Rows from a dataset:

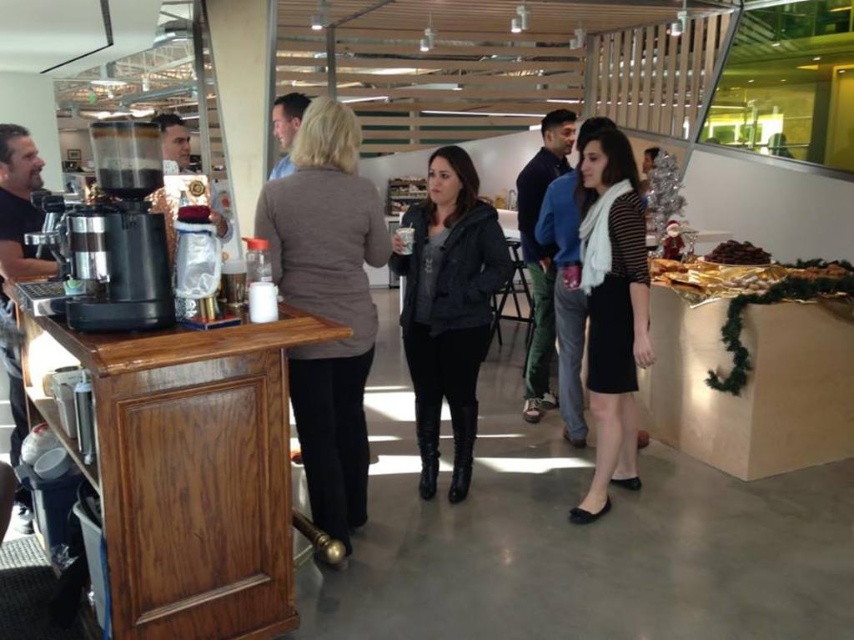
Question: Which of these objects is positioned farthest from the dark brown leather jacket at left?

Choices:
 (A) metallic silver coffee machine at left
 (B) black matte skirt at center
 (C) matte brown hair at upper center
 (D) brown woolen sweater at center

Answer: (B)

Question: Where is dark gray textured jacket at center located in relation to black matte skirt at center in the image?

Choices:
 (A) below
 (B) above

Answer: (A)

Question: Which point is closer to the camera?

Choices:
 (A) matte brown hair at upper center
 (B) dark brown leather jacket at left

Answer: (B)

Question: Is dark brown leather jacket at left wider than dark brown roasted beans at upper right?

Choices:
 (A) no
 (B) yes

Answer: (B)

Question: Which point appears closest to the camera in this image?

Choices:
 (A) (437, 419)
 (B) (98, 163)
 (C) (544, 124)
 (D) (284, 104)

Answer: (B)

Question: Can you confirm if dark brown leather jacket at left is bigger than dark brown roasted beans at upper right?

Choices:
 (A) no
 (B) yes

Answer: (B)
--
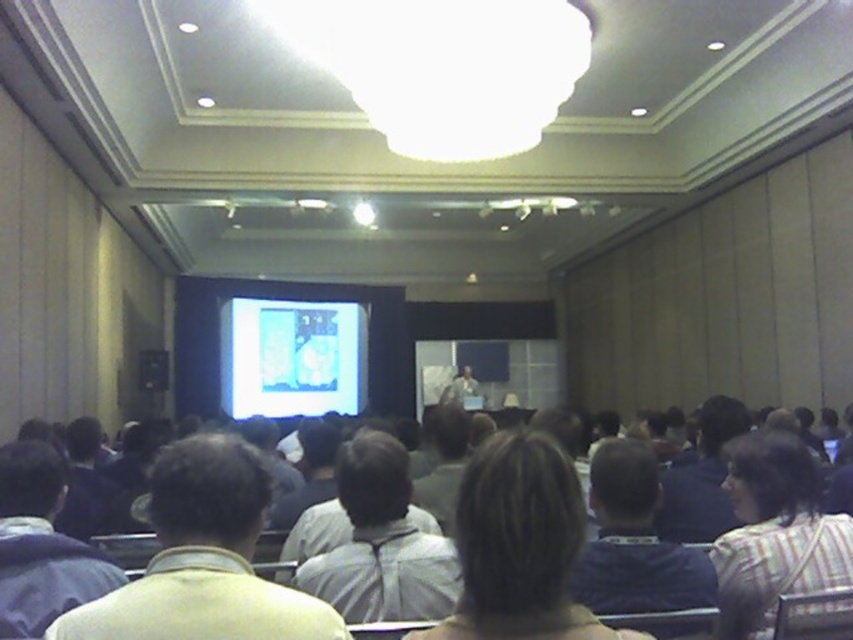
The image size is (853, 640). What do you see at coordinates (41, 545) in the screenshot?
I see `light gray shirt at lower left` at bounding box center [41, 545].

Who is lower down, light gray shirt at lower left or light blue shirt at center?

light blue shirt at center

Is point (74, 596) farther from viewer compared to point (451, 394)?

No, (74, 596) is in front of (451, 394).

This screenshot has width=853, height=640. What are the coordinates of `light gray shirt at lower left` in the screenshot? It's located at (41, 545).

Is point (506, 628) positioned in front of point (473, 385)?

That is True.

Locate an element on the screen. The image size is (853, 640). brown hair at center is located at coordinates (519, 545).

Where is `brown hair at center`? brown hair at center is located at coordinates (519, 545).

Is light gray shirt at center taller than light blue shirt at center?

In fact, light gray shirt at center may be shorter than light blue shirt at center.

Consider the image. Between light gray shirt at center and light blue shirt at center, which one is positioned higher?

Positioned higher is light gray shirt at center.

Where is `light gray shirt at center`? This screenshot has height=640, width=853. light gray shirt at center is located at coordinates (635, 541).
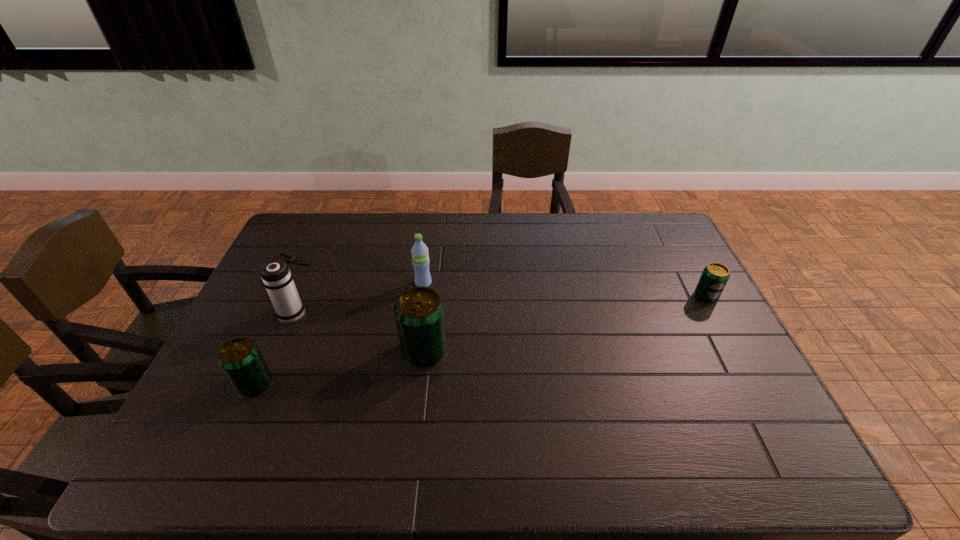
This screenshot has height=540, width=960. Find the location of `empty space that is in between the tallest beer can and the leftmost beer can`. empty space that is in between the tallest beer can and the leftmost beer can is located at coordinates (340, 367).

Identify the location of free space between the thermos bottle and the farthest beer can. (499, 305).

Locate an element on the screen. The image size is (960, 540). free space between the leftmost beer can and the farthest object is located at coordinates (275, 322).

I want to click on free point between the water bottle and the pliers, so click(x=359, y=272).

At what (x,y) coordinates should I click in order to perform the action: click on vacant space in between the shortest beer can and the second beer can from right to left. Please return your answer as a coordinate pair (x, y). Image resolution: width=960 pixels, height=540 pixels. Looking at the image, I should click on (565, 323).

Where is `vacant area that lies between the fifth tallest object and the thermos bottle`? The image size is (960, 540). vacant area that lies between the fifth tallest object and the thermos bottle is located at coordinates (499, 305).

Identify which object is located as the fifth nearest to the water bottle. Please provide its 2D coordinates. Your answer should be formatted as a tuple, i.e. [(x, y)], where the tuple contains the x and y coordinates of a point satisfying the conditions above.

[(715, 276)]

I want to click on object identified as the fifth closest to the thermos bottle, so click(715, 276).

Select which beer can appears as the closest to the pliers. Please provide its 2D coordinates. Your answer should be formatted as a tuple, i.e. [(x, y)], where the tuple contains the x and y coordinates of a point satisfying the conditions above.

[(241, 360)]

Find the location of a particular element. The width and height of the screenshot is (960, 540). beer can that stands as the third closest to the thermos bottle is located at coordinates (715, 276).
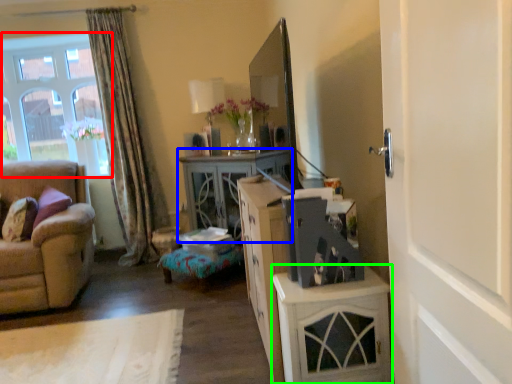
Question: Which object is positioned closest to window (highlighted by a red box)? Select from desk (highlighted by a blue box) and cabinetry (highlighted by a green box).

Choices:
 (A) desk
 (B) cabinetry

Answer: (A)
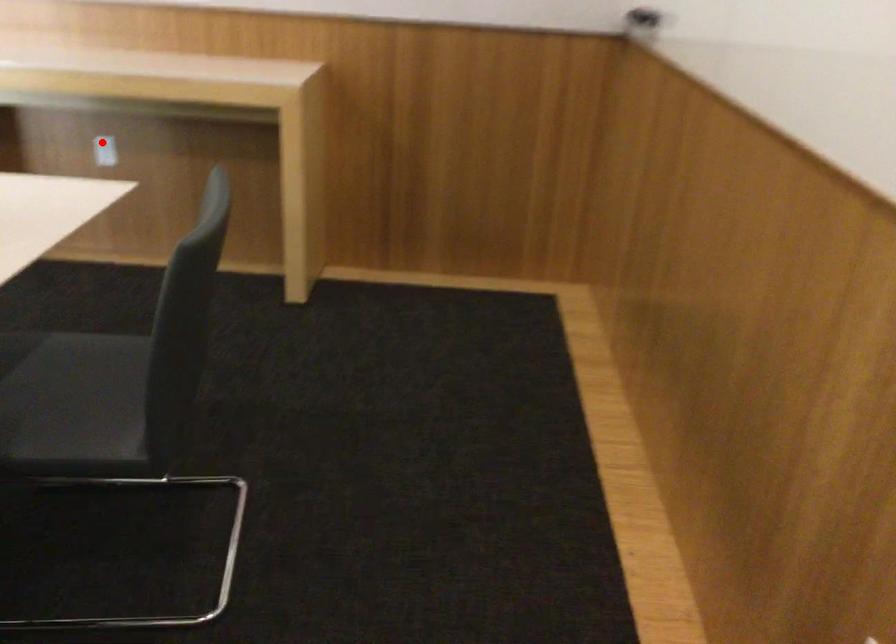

• **WHAT IS ASKED**: Copy the lines from the entries above word for word, starting with the line that contains "Question: Which point is" and ending with the line that contains "Question: Which point appears", including both of those lines.

• **SOLUTION TO THE PROBLEM**:
Question: Which point is closer to the camera?

Choices:
 (A) matte brown hair at upper center
 (B) dark brown leather jacket at left

Answer: (B)

Question: Is dark brown leather jacket at left wider than dark brown roasted beans at upper right?

Choices:
 (A) no
 (B) yes

Answer: (B)

Question: Which point appears closest to the camera in this image?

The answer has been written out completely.